DATA:
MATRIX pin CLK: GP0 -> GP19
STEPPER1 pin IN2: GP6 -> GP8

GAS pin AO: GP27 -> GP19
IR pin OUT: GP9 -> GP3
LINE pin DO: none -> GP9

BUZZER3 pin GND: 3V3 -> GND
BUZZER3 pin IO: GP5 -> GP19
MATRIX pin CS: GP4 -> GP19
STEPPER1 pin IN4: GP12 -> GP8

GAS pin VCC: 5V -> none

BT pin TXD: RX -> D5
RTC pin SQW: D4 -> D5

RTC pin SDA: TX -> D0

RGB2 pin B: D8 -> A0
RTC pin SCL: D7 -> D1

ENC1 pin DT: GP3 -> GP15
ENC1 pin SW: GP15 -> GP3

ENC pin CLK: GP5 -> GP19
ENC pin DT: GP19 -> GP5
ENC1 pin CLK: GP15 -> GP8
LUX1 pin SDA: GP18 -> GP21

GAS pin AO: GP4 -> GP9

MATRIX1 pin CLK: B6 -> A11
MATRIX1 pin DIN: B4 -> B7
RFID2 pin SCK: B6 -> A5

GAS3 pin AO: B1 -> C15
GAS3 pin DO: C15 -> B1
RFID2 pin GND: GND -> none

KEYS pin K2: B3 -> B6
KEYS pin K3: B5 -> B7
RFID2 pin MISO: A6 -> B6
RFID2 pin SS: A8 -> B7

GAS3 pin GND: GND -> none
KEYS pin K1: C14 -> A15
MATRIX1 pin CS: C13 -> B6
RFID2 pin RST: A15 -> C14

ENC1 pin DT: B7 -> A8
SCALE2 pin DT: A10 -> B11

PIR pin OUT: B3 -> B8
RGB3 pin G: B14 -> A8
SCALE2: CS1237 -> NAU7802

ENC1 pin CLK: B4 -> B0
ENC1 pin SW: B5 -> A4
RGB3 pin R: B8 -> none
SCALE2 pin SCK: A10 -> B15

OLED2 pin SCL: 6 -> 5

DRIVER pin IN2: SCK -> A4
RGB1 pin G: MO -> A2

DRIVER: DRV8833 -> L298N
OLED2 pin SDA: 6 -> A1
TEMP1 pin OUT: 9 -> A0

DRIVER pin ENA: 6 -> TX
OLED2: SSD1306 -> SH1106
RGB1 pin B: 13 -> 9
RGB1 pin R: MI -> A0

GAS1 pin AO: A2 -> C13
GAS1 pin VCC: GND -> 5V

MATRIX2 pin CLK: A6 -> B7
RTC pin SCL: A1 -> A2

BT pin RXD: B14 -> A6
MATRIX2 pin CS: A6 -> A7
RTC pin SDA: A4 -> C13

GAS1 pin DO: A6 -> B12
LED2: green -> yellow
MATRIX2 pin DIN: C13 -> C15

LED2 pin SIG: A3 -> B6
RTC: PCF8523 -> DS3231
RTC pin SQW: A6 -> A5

DESCRIPTION OF THE TASK:
Would you give the data above again, exactly as written?

SOLVED EXERCISE:
MATRIX pin CLK: GP0 -> GP19
STEPPER1 pin IN2: GP6 -> GP8

GAS pin AO: GP27 -> GP19
IR pin OUT: GP9 -> GP3
LINE pin DO: none -> GP9

BUZZER3 pin GND: 3V3 -> GND
BUZZER3 pin IO: GP5 -> GP19
MATRIX pin CS: GP4 -> GP19
STEPPER1 pin IN4: GP12 -> GP8

GAS pin VCC: 5V -> none

BT pin TXD: RX -> D5
RTC pin SQW: D4 -> D5

RTC pin SDA: TX -> D0

RGB2 pin B: D8 -> A0
RTC pin SCL: D7 -> D1

ENC1 pin DT: GP3 -> GP15
ENC1 pin SW: GP15 -> GP3

ENC pin CLK: GP5 -> GP19
ENC pin DT: GP19 -> GP5
ENC1 pin CLK: GP15 -> GP8
LUX1 pin SDA: GP18 -> GP21

GAS pin AO: GP4 -> GP9

MATRIX1 pin CLK: B6 -> A11
MATRIX1 pin DIN: B4 -> B7
RFID2 pin SCK: B6 -> A5

GAS3 pin AO: B1 -> C15
GAS3 pin DO: C15 -> B1
RFID2 pin GND: GND -> none

KEYS pin K2: B3 -> B6
KEYS pin K3: B5 -> B7
RFID2 pin MISO: A6 -> B6
RFID2 pin SS: A8 -> B7

GAS3 pin GND: GND -> none
KEYS pin K1: C14 -> A15
MATRIX1 pin CS: C13 -> B6
RFID2 pin RST: A15 -> C14

ENC1 pin DT: B7 -> A8
SCALE2 pin DT: A10 -> B11

PIR pin OUT: B3 -> B8
RGB3 pin G: B14 -> A8
SCALE2: CS1237 -> NAU7802

ENC1 pin CLK: B4 -> B0
ENC1 pin SW: B5 -> A4
RGB3 pin R: B8 -> none
SCALE2 pin SCK: A10 -> B15

OLED2 pin SCL: 6 -> 5

DRIVER pin IN2: SCK -> A4
RGB1 pin G: MO -> A2

DRIVER: DRV8833 -> L298N
OLED2 pin SDA: 6 -> A1
TEMP1 pin OUT: 9 -> A0

DRIVER pin ENA: 6 -> TX
OLED2: SSD1306 -> SH1106
RGB1 pin B: 13 -> 9
RGB1 pin R: MI -> A0

GAS1 pin AO: A2 -> C13
GAS1 pin VCC: GND -> 5V

MATRIX2 pin CLK: A6 -> B7
RTC pin SCL: A1 -> A2

BT pin RXD: B14 -> A6
MATRIX2 pin CS: A6 -> A7
RTC pin SDA: A4 -> C13

GAS1 pin DO: A6 -> B12
LED2: green -> yellow
MATRIX2 pin DIN: C13 -> C15

LED2 pin SIG: A3 -> B6
RTC: PCF8523 -> DS3231
RTC pin SQW: A6 -> A5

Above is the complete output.